▶ [ACTION ITEM] Copy the listing below in full and skip every picture.

▶ [DATA RECORDS]

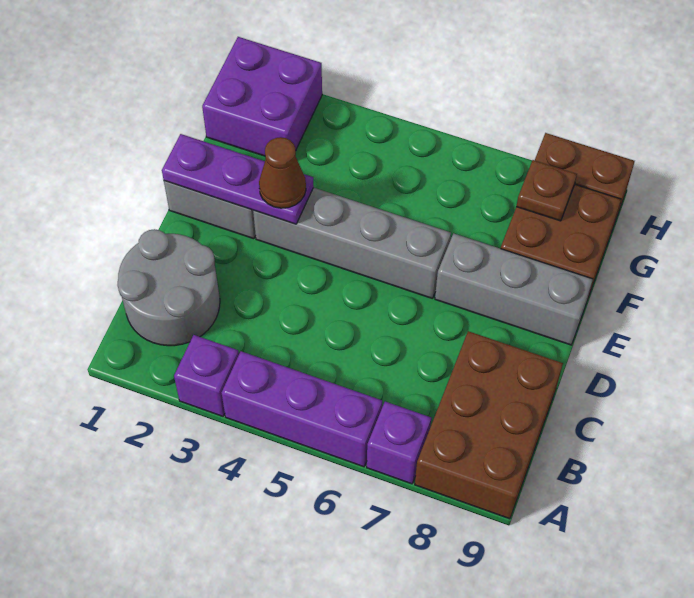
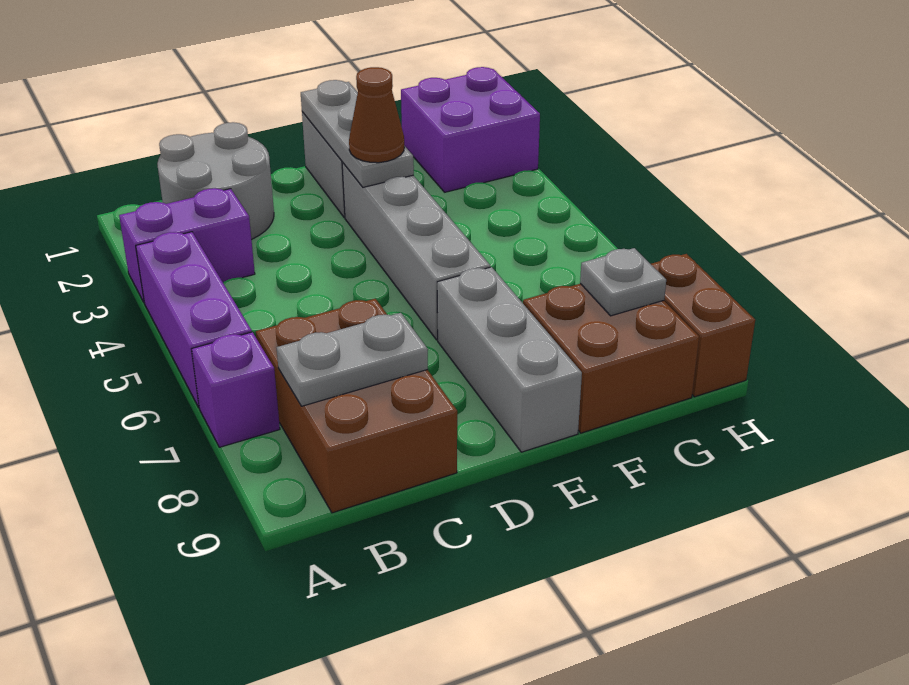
purple brick A3 level 1 -> purple brick A3:B3 level 1
brown brick A8:C9 level 1 -> brown brick B7:C9 level 1
none -> grey plate B8:C8 level 2
purple plate E1:E3 level 2 -> grey plate E1:E3 level 2
brown plate G8 level 2 -> grey plate G8 level 2

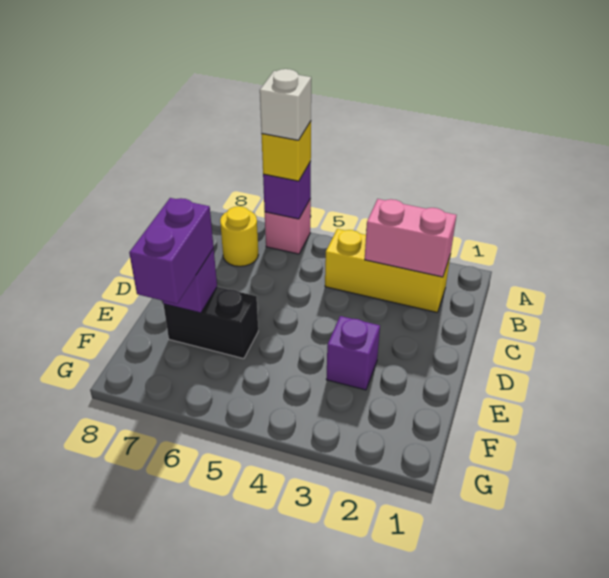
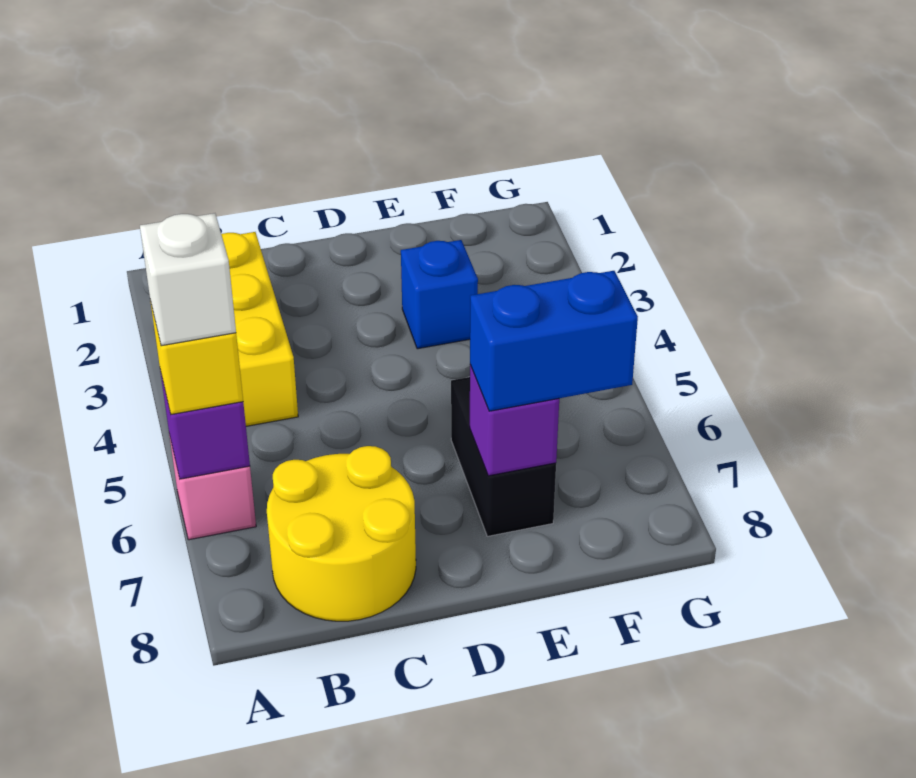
pink brick B2:B3 level 2 -> none
yellow round brick B7 level 1 -> yellow round brick B7:C8 level 1
purple brick E3 level 1 -> blue brick E3 level 1
purple brick E7:F7 level 3 -> blue brick E7:F7 level 3

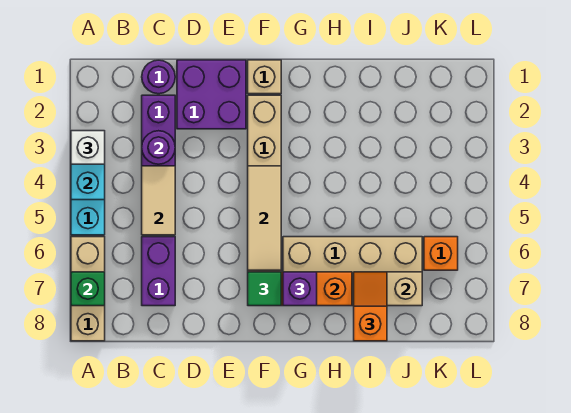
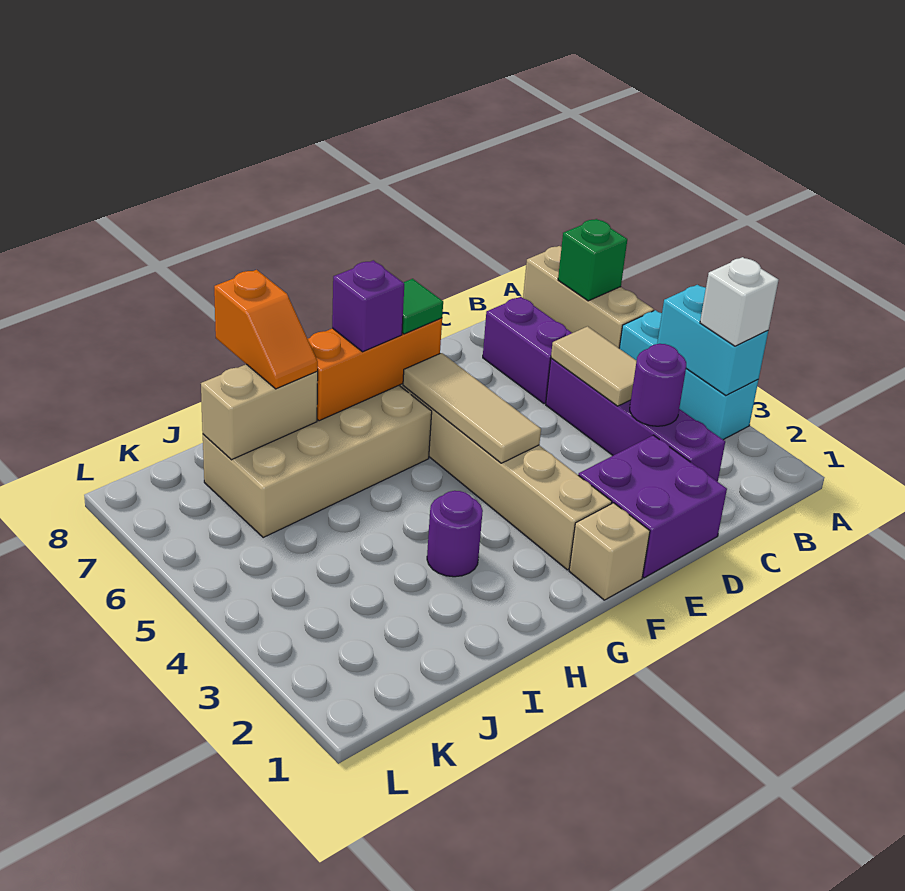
purple round brick C1 level 1 -> purple round brick H3 level 1
orange brick K6 level 1 -> none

▶ [ANSWER TO THIS TASK]
purple brick A3 level 1 -> purple brick A3:B3 level 1
brown brick A8:C9 level 1 -> brown brick B7:C9 level 1
none -> grey plate B8:C8 level 2
purple plate E1:E3 level 2 -> grey plate E1:E3 level 2
brown plate G8 level 2 -> grey plate G8 level 2

pink brick B2:B3 level 2 -> none
yellow round brick B7 level 1 -> yellow round brick B7:C8 level 1
purple brick E3 level 1 -> blue brick E3 level 1
purple brick E7:F7 level 3 -> blue brick E7:F7 level 3

purple round brick C1 level 1 -> purple round brick H3 level 1
orange brick K6 level 1 -> none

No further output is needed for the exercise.